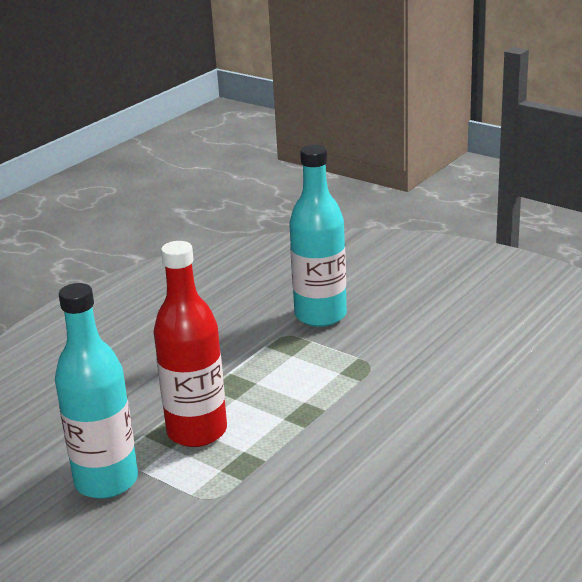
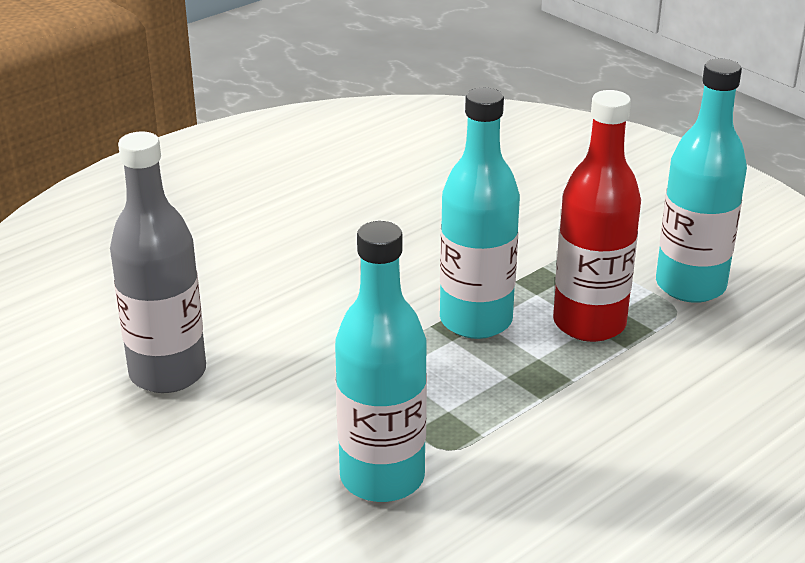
camera: 170 degrees left, 5 degrees up
(289, 419) = (476, 320): none -> turquoise bottle
(497, 346) = (168, 373): none -> grey bottle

__________________________________________________

▶ What is needed: Across the listing, count every line with the word "none" in it. Answer with the number alone.

▶ Finished exercise: 2